### Input data
______
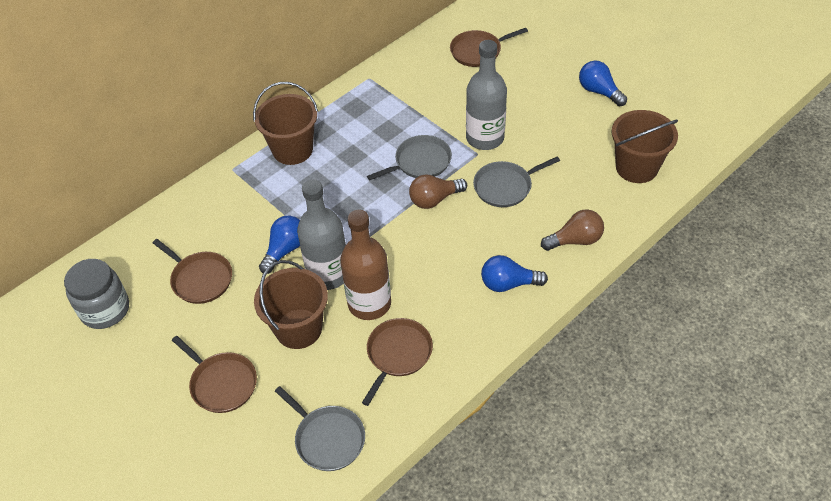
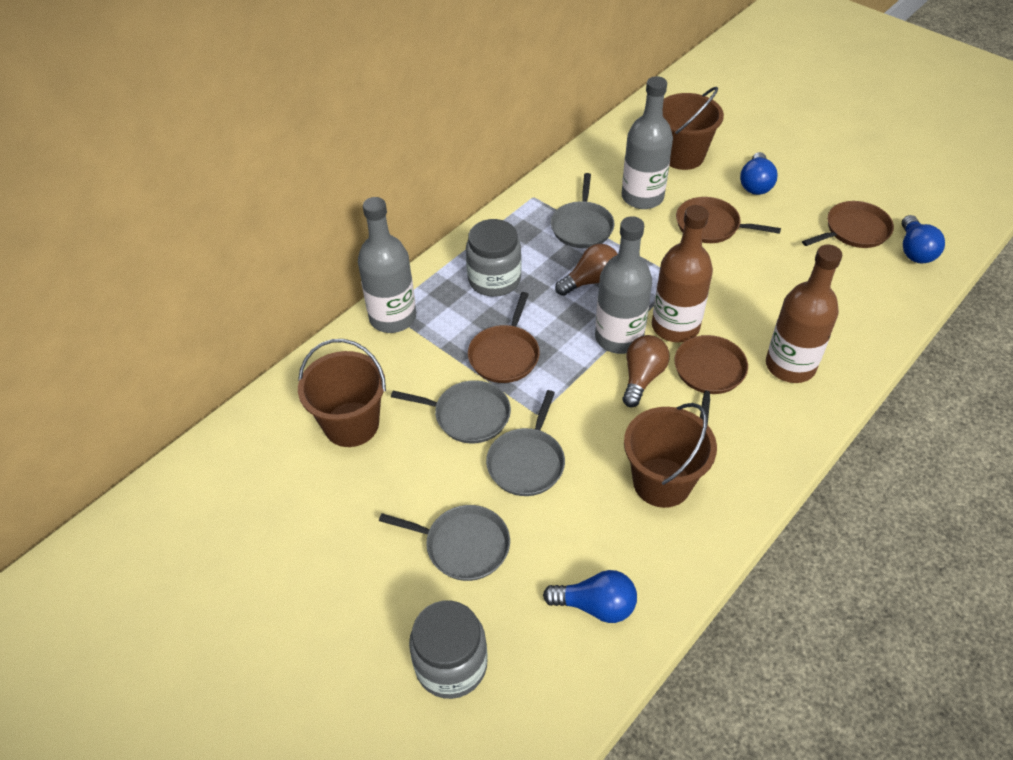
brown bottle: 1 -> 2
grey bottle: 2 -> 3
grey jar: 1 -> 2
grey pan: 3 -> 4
______
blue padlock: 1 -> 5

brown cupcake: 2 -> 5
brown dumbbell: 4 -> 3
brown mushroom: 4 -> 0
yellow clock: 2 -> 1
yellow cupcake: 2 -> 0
______
### What this task involves
Set down only the lines above that fall between the line holding "brown bottle: 1 -> 2" and the line holding "grey pan: 3 -> 4", inclusive, keeping each exact.

### Answer
brown bottle: 1 -> 2
grey bottle: 2 -> 3
grey jar: 1 -> 2
grey pan: 3 -> 4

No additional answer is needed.